• **Task prompt**:
Since pictures do not belong in the copy, please repeat every record below exactly without them.

• **Data records**:
▼▼▼

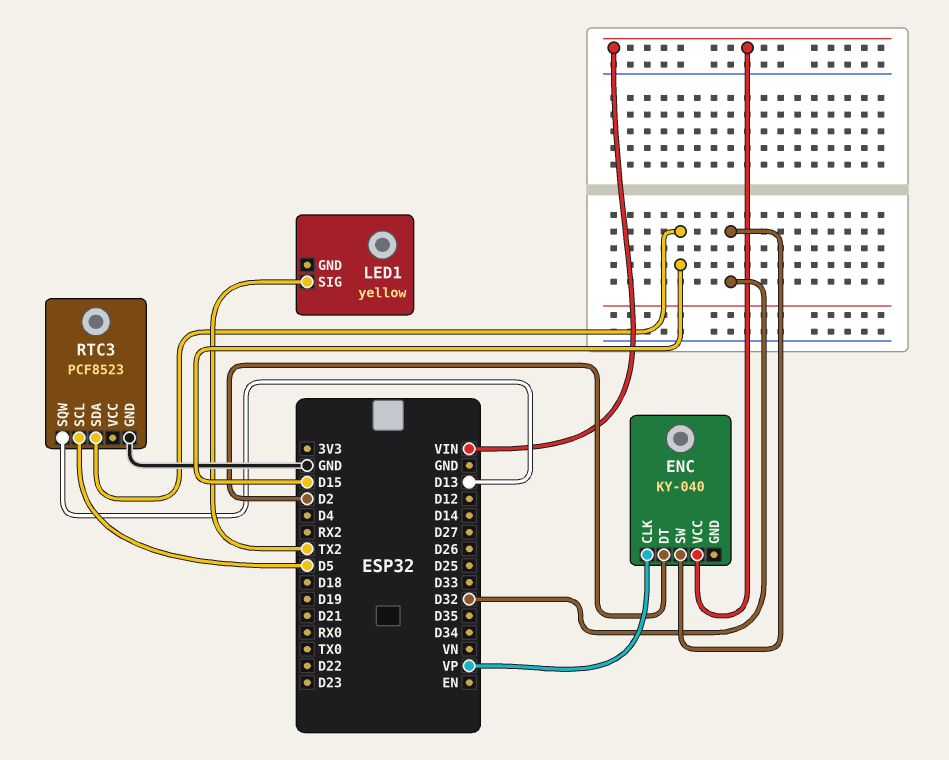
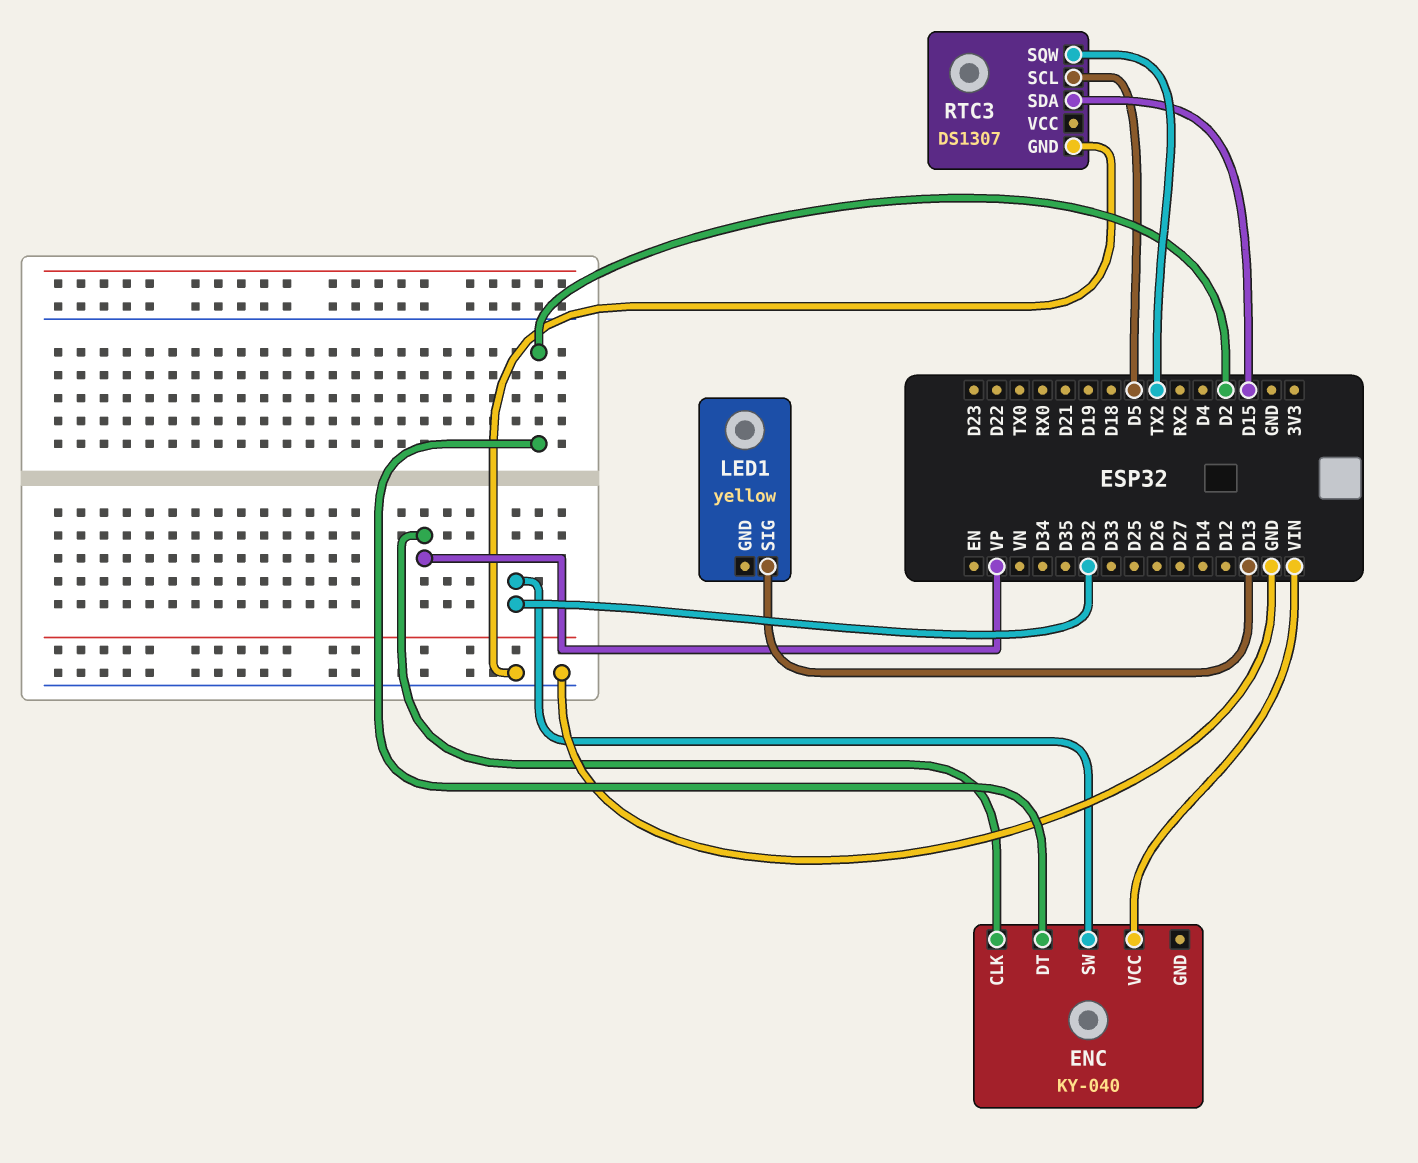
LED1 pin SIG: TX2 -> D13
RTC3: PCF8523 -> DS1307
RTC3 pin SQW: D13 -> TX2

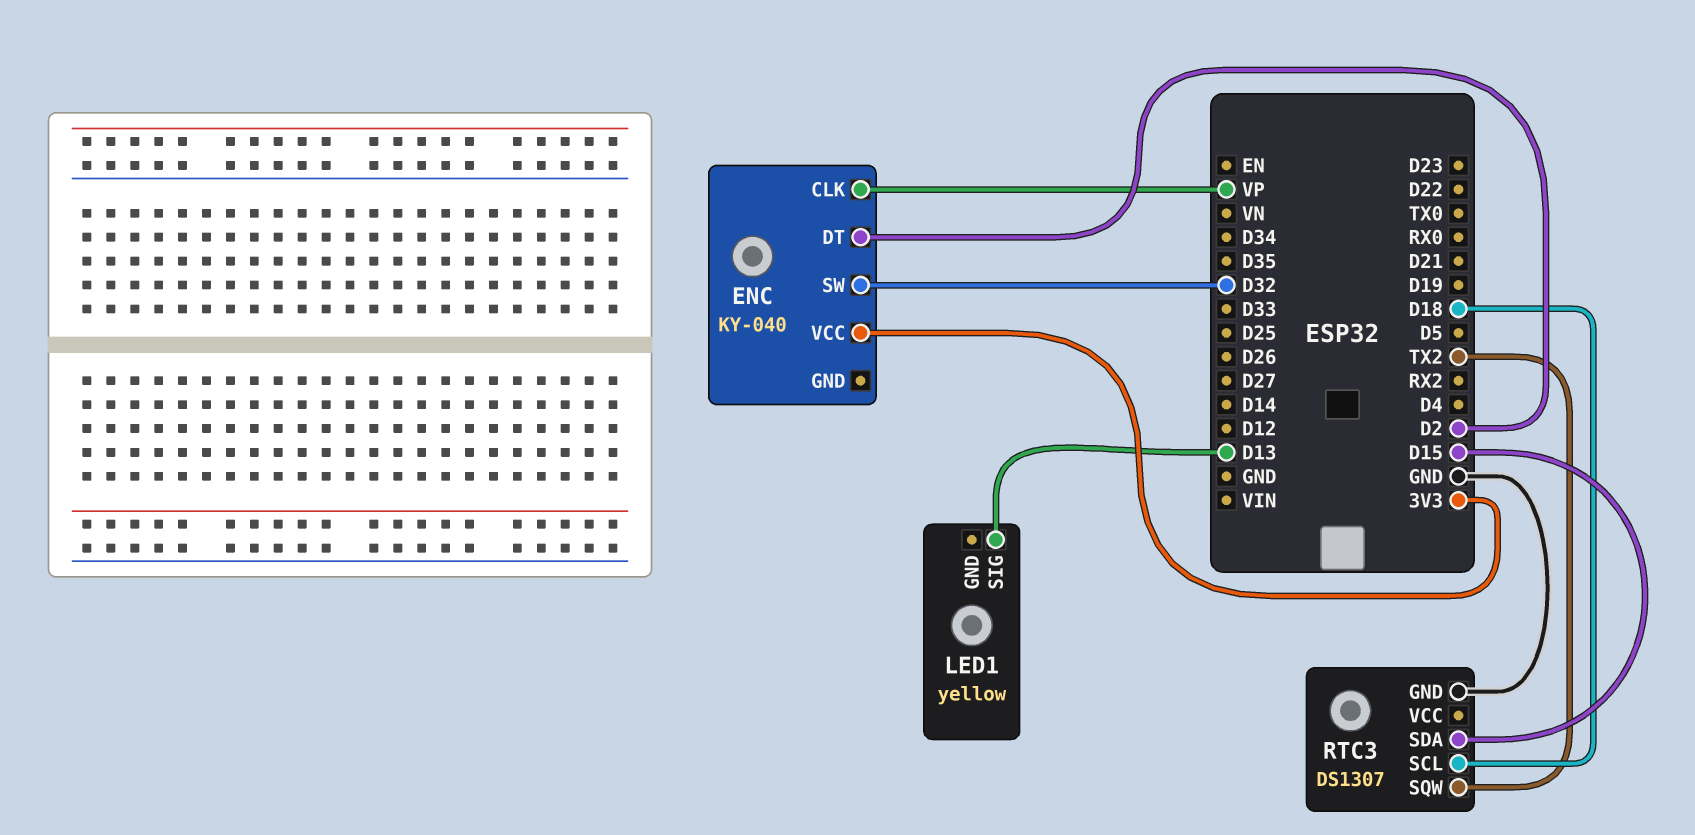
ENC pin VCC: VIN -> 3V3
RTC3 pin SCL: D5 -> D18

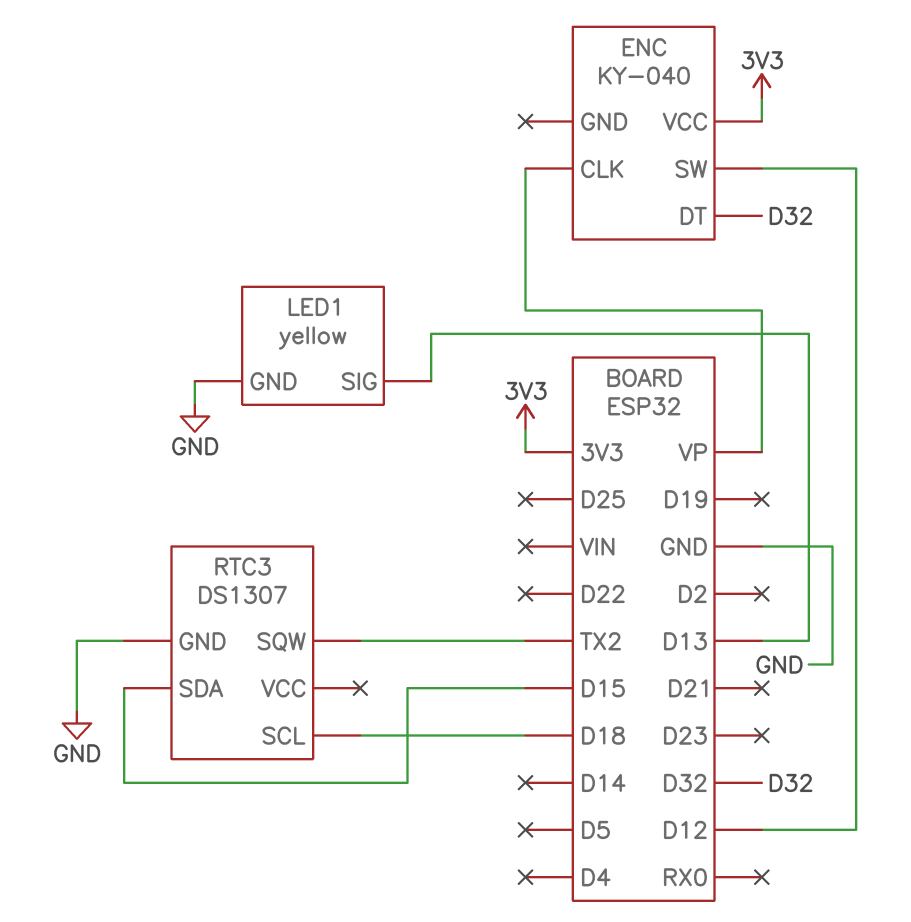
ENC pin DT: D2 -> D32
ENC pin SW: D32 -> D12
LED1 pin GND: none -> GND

▲▲▲

• **Result for this exercise**:
LED1 pin SIG: TX2 -> D13
RTC3: PCF8523 -> DS1307
RTC3 pin SQW: D13 -> TX2

ENC pin VCC: VIN -> 3V3
RTC3 pin SCL: D5 -> D18

ENC pin DT: D2 -> D32
ENC pin SW: D32 -> D12
LED1 pin GND: none -> GND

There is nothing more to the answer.